## Exercise details
From the entries provided below, copy each line that contains the word "round".

## The data
%%

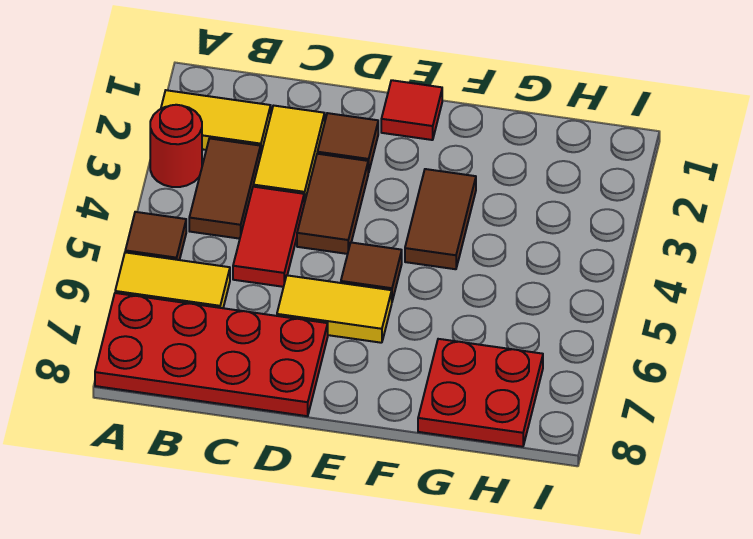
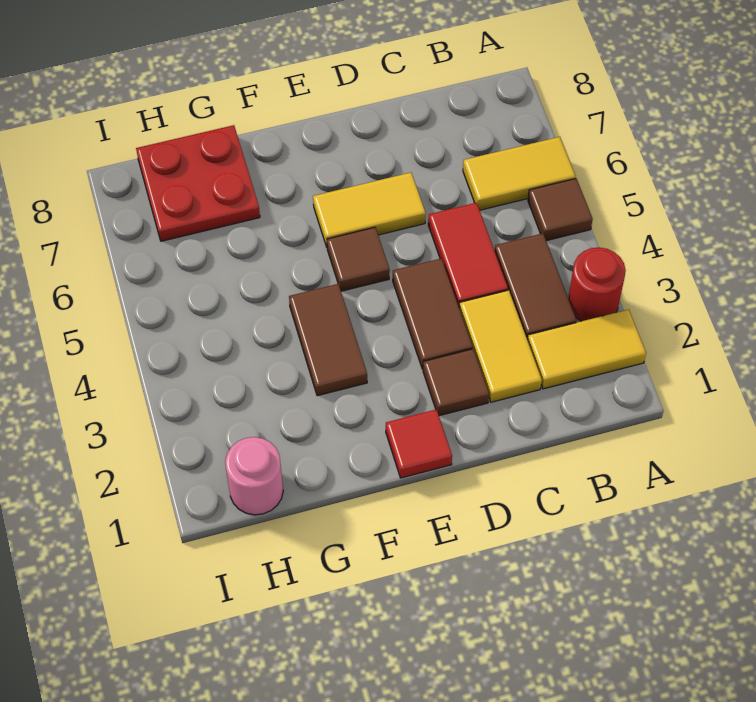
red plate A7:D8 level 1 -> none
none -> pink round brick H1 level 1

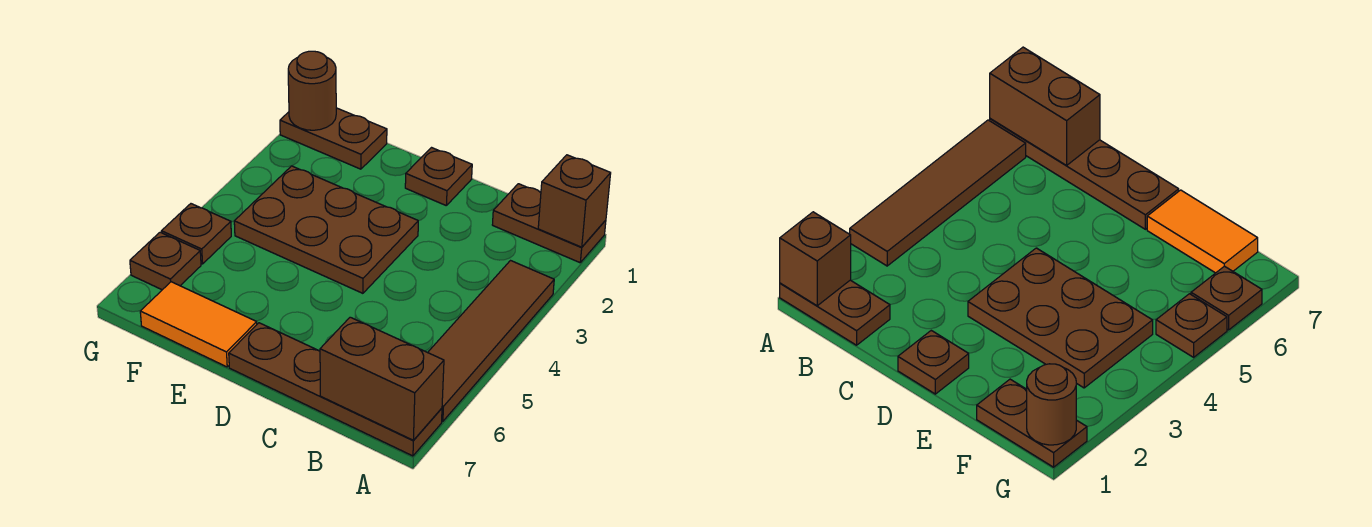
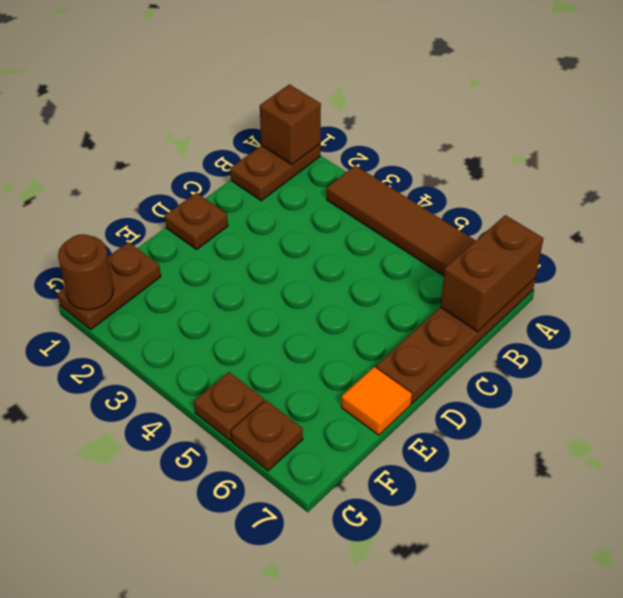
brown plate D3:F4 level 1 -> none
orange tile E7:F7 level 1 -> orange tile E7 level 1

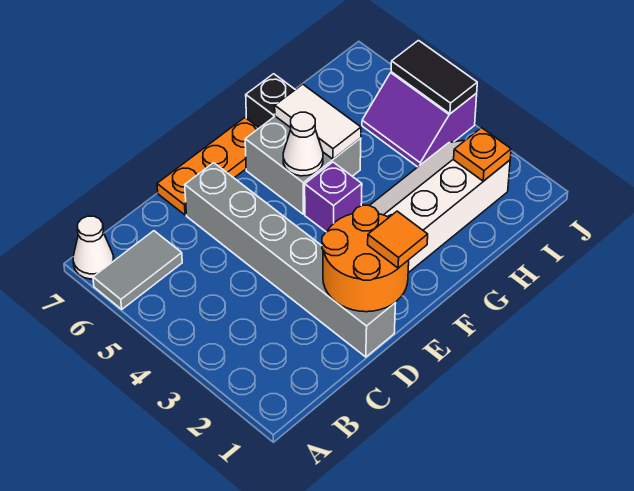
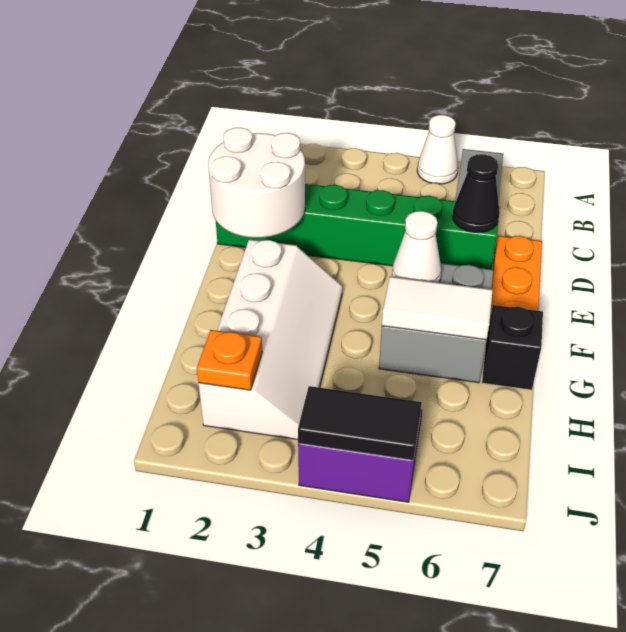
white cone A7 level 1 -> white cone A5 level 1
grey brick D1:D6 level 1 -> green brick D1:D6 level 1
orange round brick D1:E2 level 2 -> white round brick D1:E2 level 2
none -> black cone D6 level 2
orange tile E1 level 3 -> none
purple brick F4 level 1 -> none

%%

## Response to this exercise
none -> pink round brick H1 level 1
orange round brick D1:E2 level 2 -> white round brick D1:E2 level 2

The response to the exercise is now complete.